Can you copy out every one of the lines below word for word, leaving the pictures out?

☆ ☆ ☆ ☆ ☆ ☆ ☆

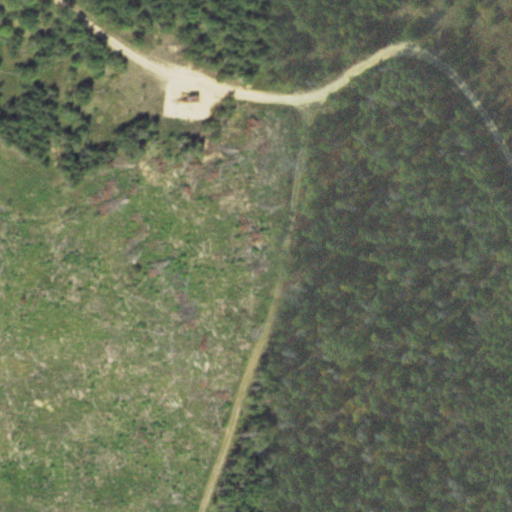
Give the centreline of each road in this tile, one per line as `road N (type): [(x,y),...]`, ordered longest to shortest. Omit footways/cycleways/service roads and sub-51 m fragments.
road 1 (residential): [(77,0),(162,70),(317,96),(401,46)]
road 2 (track): [(401,46),(446,46),(511,172)]
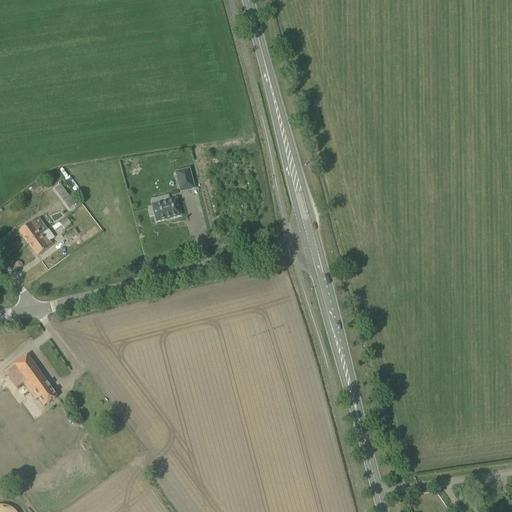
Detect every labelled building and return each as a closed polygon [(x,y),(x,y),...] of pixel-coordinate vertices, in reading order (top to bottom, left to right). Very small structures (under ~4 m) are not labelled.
[(189,169),(175,173),(180,192),(194,189),(189,169)] [(67,195),(61,200),(69,209),(75,205),(67,195)] [(152,206),(152,208),(148,209),(150,217),(154,215),(156,223),(180,216),(176,200),(169,201),(168,197),(160,199),(161,203),(152,206)] [(61,200),(54,201),(56,212),(63,210),(61,200)] [(66,219),(59,224),(63,230),(71,225),(66,219)] [(43,235),(47,232),(39,221),(36,222),(35,221),(19,232),(29,246),(43,235)] [(65,238),(68,242),(78,235),(76,231),(65,238)] [(53,246),(49,241),(47,242),(43,235),(29,246),(37,257),(53,246)] [(23,383),(35,400),(38,398),(44,407),(57,398),(27,356),(4,372),(16,388),(23,383)] [(10,381),(0,386),(0,416),(23,402),(10,381)] [(18,478),(84,436),(73,418),(56,429),(53,424),(48,427),(36,407),(0,430),(0,444),(6,454),(28,441),(32,448),(0,468),(0,479),(14,471),(18,478)]
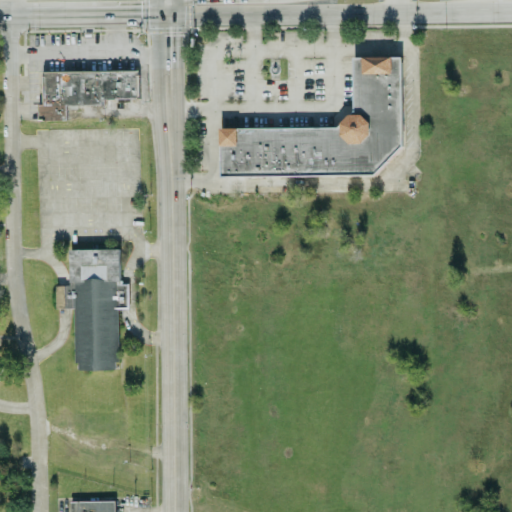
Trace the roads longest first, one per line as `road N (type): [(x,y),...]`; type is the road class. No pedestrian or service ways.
road 1 (residential): [(12,0),(15,276),(36,405),(38,511)]
road 2 (tertiary): [(167,17),(175,511)]
road 3 (secondary): [(167,17),(511,12)]
road 4 (secondary): [(0,18),(167,17)]
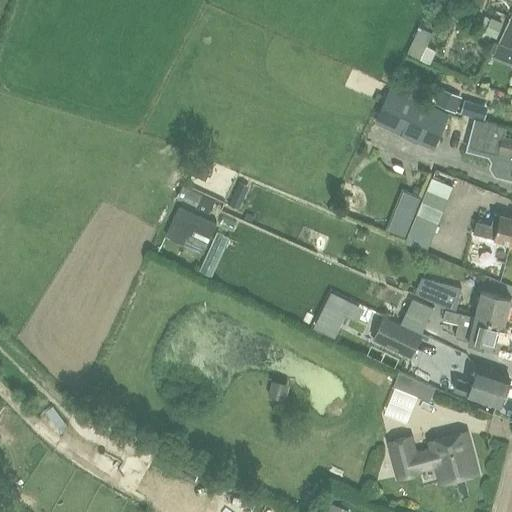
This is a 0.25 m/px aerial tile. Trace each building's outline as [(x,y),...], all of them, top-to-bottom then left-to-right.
[(511,0),(496,0),(493,7),(509,14),(511,6),(511,0)] [(490,17),(483,32),(494,37),(500,22),(490,17)] [(420,57),(432,32),(419,26),(407,52),(420,57)] [(491,57),(501,61),(506,47),(496,43),(491,57)] [(420,100),(390,87),(376,118),(405,131),(420,100)] [(460,98),(440,90),(435,103),(455,111),(460,98)] [(470,99),(464,111),(475,117),(482,119),(487,106),(482,104),(470,99)] [(507,125),(482,119),(475,117),(467,145),(466,150),(487,156),(490,161),(488,167),(494,175),(511,179),(511,177),(511,137),(504,135),(507,125)] [(187,173),(205,181),(212,163),(194,156),(187,173)] [(434,233),(454,185),(432,177),(413,225),(434,233)] [(215,201),(182,185),(176,197),(209,213),(215,201)] [(239,208),(246,190),(237,187),(229,204),(239,208)] [(386,229),(403,236),(419,196),(402,189),(386,229)] [(217,223),(179,204),(165,236),(202,252),(217,223)] [(511,216),(500,213),(494,212),(491,223),(477,219),(473,232),(511,242),(511,216)] [(462,287),(423,276),(415,293),(446,307),(446,308),(453,310),(462,287)] [(481,290),(475,315),(505,321),(511,298),(481,290)] [(401,321),(422,332),(434,306),(412,297),(401,321)] [(498,348),(505,321),(475,315),(453,310),(446,308),(443,319),(458,323),(455,336),(469,340),(498,348)] [(372,339),(391,347),(411,357),(422,334),(402,324),(383,315),(372,339)] [(453,389),(469,394),(500,404),(509,375),(478,365),(472,383),(458,379),(453,389)] [(268,393),(281,396),(284,381),(272,378),(268,393)] [(417,395),(429,400),(434,387),(423,382),(417,395)] [(467,431),(430,440),(432,448),(415,452),(411,435),(389,441),(398,476),(420,471),(419,468),(436,464),(440,482),(477,473),(467,431)] [(0,487),(0,505),(9,510),(16,496),(0,487)]
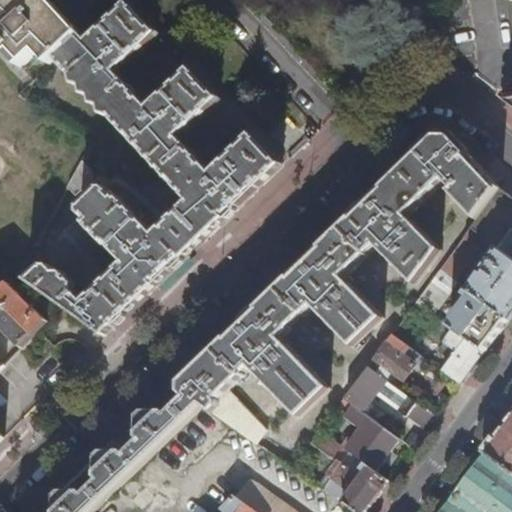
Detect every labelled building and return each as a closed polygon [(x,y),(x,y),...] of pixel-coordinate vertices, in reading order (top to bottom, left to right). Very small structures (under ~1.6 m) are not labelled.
[(0,0),(0,12),(13,0),(0,0)] [(13,0),(0,12),(0,38),(13,52),(15,50),(27,62),(40,49),(52,62),(57,57),(82,34),(50,0),(13,0)] [(43,263),(29,277),(109,335),(284,164),(255,133),(214,171),(182,137),(223,99),(193,66),(152,105),(120,71),(162,33),(132,1),(91,39),(84,32),(82,34),(57,57),(74,75),(75,83),(83,84),(84,93),(93,94),(94,103),(103,105),(103,113),(111,114),(189,198),(155,230),(117,189),(114,191),(107,183),(100,185),(81,203),(80,210),(81,211),(88,217),(85,219),(110,246),(111,245),(125,260),(86,298),(77,288),(78,282),(65,268),(59,269),(52,262),(44,263),(43,263)] [(511,77),(500,94),(511,103),(511,77)] [(229,104),(195,135),(212,153),(245,122),(229,104)] [(168,411),(154,411),(146,411),(140,417),(140,436),(129,447),(120,437),(58,497),(57,511),(93,511),(205,403),(259,442),(274,423),(262,414),(257,421),(250,414),(251,412),(254,415),(260,410),(239,389),(233,396),(242,405),(235,411),(222,398),(245,376),(244,375),(252,368),(268,383),(266,385),(268,388),(270,386),(302,418),(332,387),(284,338),(294,329),(293,327),(305,315),(307,316),(316,307),(359,351),(389,321),(346,277),(378,246),(416,285),(441,251),(409,216),(446,181),(453,189),(449,192),(473,217),(450,247),(455,250),(471,228),(477,220),(487,207),(501,188),(451,135),(437,135),(182,383),(182,392),(187,397),(170,413),(168,411)] [(96,167),(85,156),(68,184),(80,190),(96,174),(96,167)] [(511,196),(501,188),(487,207),(511,225),(511,196)] [(511,225),(487,207),(477,220),(471,228),(485,238),(493,245),(500,236),(508,242),(502,251),(511,258),(511,225)] [(81,211),(42,248),(43,263),(44,263),(52,262),(59,269),(65,268),(78,282),(77,288),(86,298),(125,260),(111,245),(110,246),(85,219),(88,217),(81,211)] [(455,279),(478,247),(485,238),(471,228),(455,250),(441,269),(455,279)] [(500,236),(493,245),(499,249),(502,251),(508,242),(500,236)] [(485,238),(478,247),(486,253),(491,260),(499,249),(493,245),(485,238)] [(42,248),(34,244),(19,271),(29,277),(43,263),(42,248)] [(491,260),(469,290),(474,293),(509,319),(511,315),(511,258),(502,251),(499,249),(491,260)] [(436,314),(459,282),(455,279),(441,269),(417,300),(436,314)] [(0,291),(0,322),(23,346),(49,319),(10,281),(0,291)] [(474,293),(451,325),(455,328),(486,351),(509,319),(474,293)] [(458,350),(443,370),(462,384),(486,351),(455,328),(445,341),(458,350)] [(403,354),(409,346),(393,334),(369,366),(388,379),(394,370),(405,379),(417,364),(403,354)] [(364,411),(388,379),(369,366),(346,397),(364,411)] [(404,409),(413,397),(408,394),(400,388),(391,399),(404,409)] [(350,438),(344,446),(378,471),(397,445),(410,455),(415,448),(364,411),(346,397),(336,410),(363,429),(354,441),(350,438)] [(428,401),(425,406),(438,416),(442,411),(428,401)] [(511,420),(489,453),(511,468),(511,420)] [(344,463),(325,489),(357,511),(367,511),(391,480),(378,471),(344,446),(322,430),(314,441),(344,463)] [(511,511),(511,468),(489,453),(453,500),(470,511),(511,511)] [(237,495),(259,511),(300,511),(253,477),(237,495)] [(256,511),(236,496),(220,511),(256,511)] [(443,511),(470,511),(453,500),(443,511)]
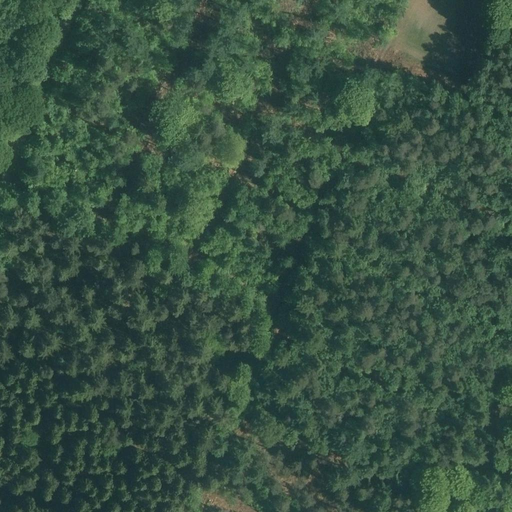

☆ ☆ ☆ ☆ ☆ ☆ ☆

- [Task output]
Give the centreline of each road in this tile, one per line as `road N (type): [(x,y),...]`, ordered longest to shortest. Omit footways/cycleways/service roads and sub-51 m fragments.
road 1 (residential): [(77,0),(162,70),(317,96),(401,46)]
road 2 (track): [(401,46),(446,46),(511,172)]
Detect every labelled building and return each as a closed polygon [(x,y),(x,y),...] of pixel-coordinate vertices, in reading order (top to bottom, left to right). Very small structures (under ~4 m) are not labelled.
[(189,169),(175,173),(180,192),(194,189),(189,169)] [(67,195),(61,200),(69,209),(75,205),(67,195)] [(152,206),(152,208),(148,209),(150,217),(154,215),(156,223),(180,216),(176,200),(169,201),(168,197),(160,199),(161,203),(152,206)] [(61,200),(54,201),(56,212),(63,210),(61,200)] [(66,219),(59,224),(63,230),(71,225),(66,219)] [(43,235),(47,232),(39,221),(36,222),(35,221),(19,232),(29,246),(43,235)] [(65,238),(68,242),(78,235),(76,231),(65,238)] [(53,246),(49,241),(47,242),(43,235),(29,246),(37,257),(53,246)] [(23,383),(35,400),(38,398),(44,407),(57,398),(27,356),(4,372),(16,388),(23,383)] [(10,381),(0,386),(0,416),(23,402),(10,381)] [(18,478),(84,436),(73,418),(56,429),(53,424),(48,427),(36,407),(0,430),(0,444),(6,454),(28,441),(32,448),(0,468),(0,479),(14,471),(18,478)]
Trace the roads longest first, one per line as `road N (type): [(x,y),...]`; type is the road class. No pedestrian or service ways.
road 1 (residential): [(12,0),(15,276),(36,405),(38,511)]
road 2 (tertiary): [(167,17),(175,511)]
road 3 (secondary): [(167,17),(511,12)]
road 4 (secondary): [(0,18),(167,17)]
This is a 0.25 m/px aerial tile. Trace each building's outline as [(x,y),...], all of them, top-to-bottom then left-to-right.
[(511,0),(496,0),(493,7),(509,14),(511,6),(511,0)] [(490,17),(483,32),(494,37),(500,22),(490,17)] [(420,57),(432,32),(419,26),(407,52),(420,57)] [(491,57),(501,61),(506,47),(496,43),(491,57)] [(420,100),(390,87),(376,118),(405,131),(420,100)] [(460,98),(440,90),(435,103),(455,111),(460,98)] [(470,99),(464,111),(475,117),(482,119),(487,106),(482,104),(470,99)] [(507,125),(482,119),(475,117),(467,145),(466,150),(487,156),(490,161),(488,167),(494,175),(511,179),(511,177),(511,137),(504,135),(507,125)] [(187,173),(205,181),(212,163),(194,156),(187,173)] [(434,233),(454,185),(432,177),(413,225),(434,233)] [(215,201),(182,185),(176,197),(209,213),(215,201)] [(239,208),(246,190),(237,187),(229,204),(239,208)] [(386,229),(403,236),(419,196),(402,189),(386,229)] [(217,223),(179,204),(165,236),(202,252),(217,223)] [(511,216),(500,213),(494,212),(491,223),(477,219),(473,232),(511,242),(511,216)] [(462,287),(423,276),(415,293),(446,307),(446,308),(453,310),(462,287)] [(481,290),(475,315),(505,321),(511,298),(481,290)] [(401,321),(422,332),(434,306),(412,297),(401,321)] [(498,348),(505,321),(475,315),(453,310),(446,308),(443,319),(458,323),(455,336),(469,340),(498,348)] [(372,339),(391,347),(411,357),(422,334),(402,324),(383,315),(372,339)] [(453,389),(469,394),(500,404),(509,375),(478,365),(472,383),(458,379),(453,389)] [(268,393),(281,396),(284,381),(272,378),(268,393)] [(417,395),(429,400),(434,387),(423,382),(417,395)] [(467,431),(430,440),(432,448),(415,452),(411,435),(389,441),(398,476),(420,471),(419,468),(436,464),(440,482),(477,473),(467,431)] [(0,487),(0,505),(9,510),(16,496),(0,487)]
Detect every labelled building and return each as a closed polygon [(x,y),(x,y),...] of pixel-coordinate vertices, in reading order (top to bottom, left to right). Very small structures (under ~1.6 m) are not labelled.
[(0,0),(0,12),(13,0),(0,0)] [(13,0),(0,12),(0,38),(13,52),(15,50),(27,62),(40,49),(52,62),(57,57),(82,34),(50,0),(13,0)] [(43,263),(29,277),(109,335),(284,164),(255,133),(214,171),(182,137),(223,99),(193,66),(152,105),(120,71),(162,33),(132,1),(91,39),(84,32),(82,34),(57,57),(74,75),(75,83),(83,84),(84,93),(93,94),(94,103),(103,105),(103,113),(111,114),(189,198),(155,230),(117,189),(114,191),(107,183),(100,185),(81,203),(80,210),(81,211),(88,217),(85,219),(110,246),(111,245),(125,260),(86,298),(77,288),(78,282),(65,268),(59,269),(52,262),(44,263),(43,263)] [(511,77),(500,94),(511,103),(511,77)] [(229,104),(195,135),(212,153),(245,122),(229,104)] [(168,411),(154,411),(146,411),(140,417),(140,436),(129,447),(120,437),(58,497),(57,511),(93,511),(205,403),(259,442),(274,423),(262,414),(257,421),(250,414),(251,412),(254,415),(260,410),(239,389),(233,396),(242,405),(235,411),(222,398),(245,376),(244,375),(252,368),(268,383),(266,385),(268,388),(270,386),(302,418),(332,387),(284,338),(294,329),(293,327),(305,315),(307,316),(316,307),(359,351),(389,321),(346,277),(378,246),(416,285),(441,251),(409,216),(446,181),(453,189),(449,192),(473,217),(450,247),(455,250),(471,228),(477,220),(487,207),(501,188),(451,135),(437,135),(182,383),(182,392),(187,397),(170,413),(168,411)] [(96,167),(85,156),(68,184),(80,190),(96,174),(96,167)] [(511,196),(501,188),(487,207),(511,225),(511,196)] [(511,225),(487,207),(477,220),(471,228),(485,238),(493,245),(500,236),(508,242),(502,251),(511,258),(511,225)] [(81,211),(42,248),(43,263),(44,263),(52,262),(59,269),(65,268),(78,282),(77,288),(86,298),(125,260),(111,245),(110,246),(85,219),(88,217),(81,211)] [(455,279),(478,247),(485,238),(471,228),(455,250),(441,269),(455,279)] [(500,236),(493,245),(499,249),(502,251),(508,242),(500,236)] [(485,238),(478,247),(486,253),(491,260),(499,249),(493,245),(485,238)] [(42,248),(34,244),(19,271),(29,277),(43,263),(42,248)] [(491,260),(469,290),(474,293),(509,319),(511,315),(511,258),(502,251),(499,249),(491,260)] [(436,314),(459,282),(455,279),(441,269),(417,300),(436,314)] [(0,291),(0,322),(23,346),(49,319),(10,281),(0,291)] [(474,293),(451,325),(455,328),(486,351),(509,319),(474,293)] [(458,350),(443,370),(462,384),(486,351),(455,328),(445,341),(458,350)] [(403,354),(409,346),(393,334),(369,366),(388,379),(394,370),(405,379),(417,364),(403,354)] [(364,411),(388,379),(369,366),(346,397),(364,411)] [(404,409),(413,397),(408,394),(400,388),(391,399),(404,409)] [(350,438),(344,446),(378,471),(397,445),(410,455),(415,448),(364,411),(346,397),(336,410),(363,429),(354,441),(350,438)] [(428,401),(425,406),(438,416),(442,411),(428,401)] [(511,420),(489,453),(511,468),(511,420)] [(344,463),(325,489),(357,511),(367,511),(391,480),(378,471),(344,446),(322,430),(314,441),(344,463)] [(511,511),(511,468),(489,453),(453,500),(470,511),(511,511)] [(237,495),(259,511),(300,511),(253,477),(237,495)] [(256,511),(236,496),(220,511),(256,511)] [(443,511),(470,511),(453,500),(443,511)]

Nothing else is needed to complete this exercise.